(The records Opens)
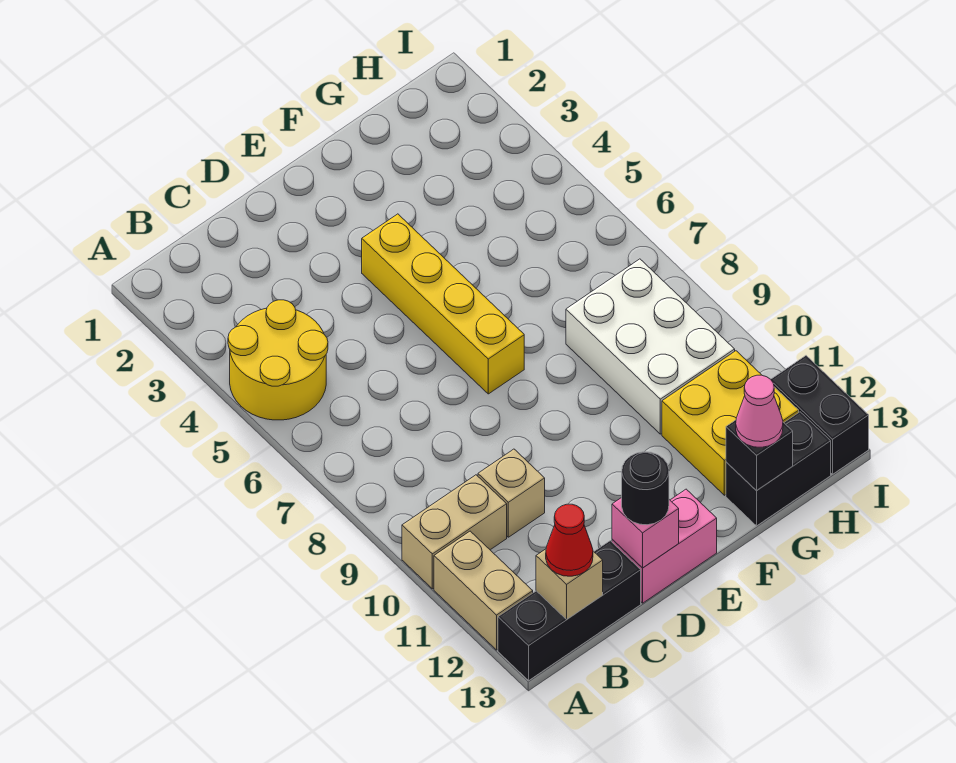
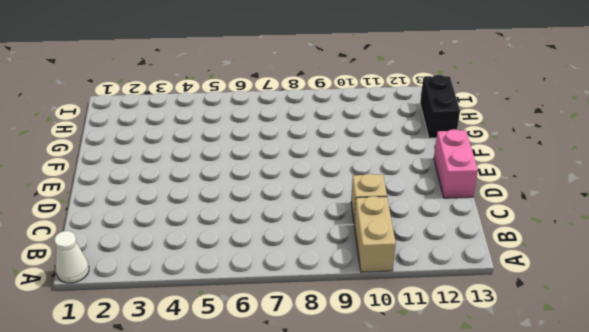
white cone A1 level 1 -> none
none -> yellow round brick A4:B5 level 1
none -> tan brick A11:A12 level 1
none -> black brick A13:C13 level 1

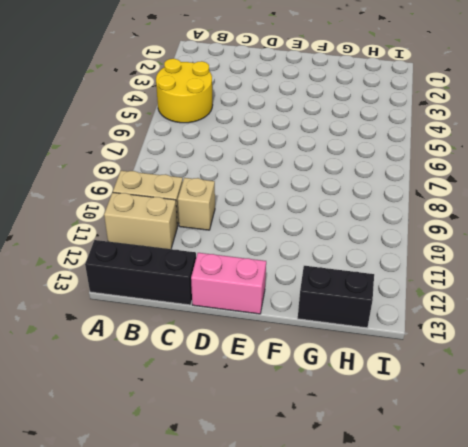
tan brick A11:B11 level 1 -> tan brick A11:A12 level 1
none -> yellow brick E4:E7 level 1
none -> white brick G8:H10 level 1
none -> yellow brick G11:H12 level 1

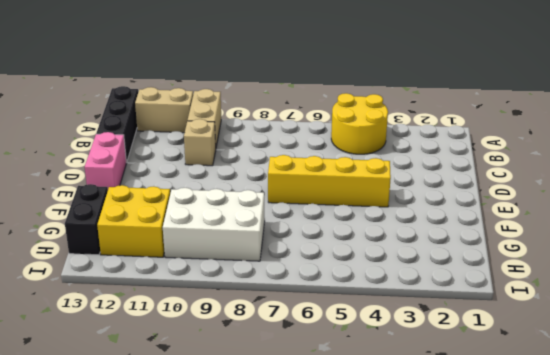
none -> black brick I12:I13 level 1
none -> tan brick B13 level 2
none -> pink brick D13 level 2

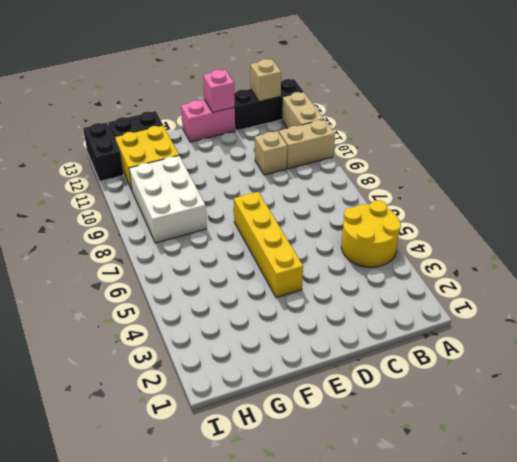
none -> black brick G13 level 2
none -> red cone B13 level 3
none -> black round brick D13 level 3

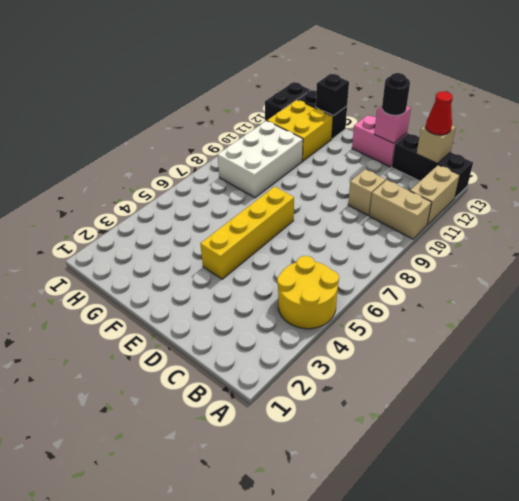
none -> pink cone G13 level 3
(The records Closes)
_Your goal_.
The job here is to write out the records exactly, pictures excluded.

_Response to this task_.
white cone A1 level 1 -> none
none -> yellow round brick A4:B5 level 1
none -> tan brick A11:A12 level 1
none -> black brick A13:C13 level 1

tan brick A11:B11 level 1 -> tan brick A11:A12 level 1
none -> yellow brick E4:E7 level 1
none -> white brick G8:H10 level 1
none -> yellow brick G11:H12 level 1

none -> black brick I12:I13 level 1
none -> tan brick B13 level 2
none -> pink brick D13 level 2

none -> black brick G13 level 2
none -> red cone B13 level 3
none -> black round brick D13 level 3

none -> pink cone G13 level 3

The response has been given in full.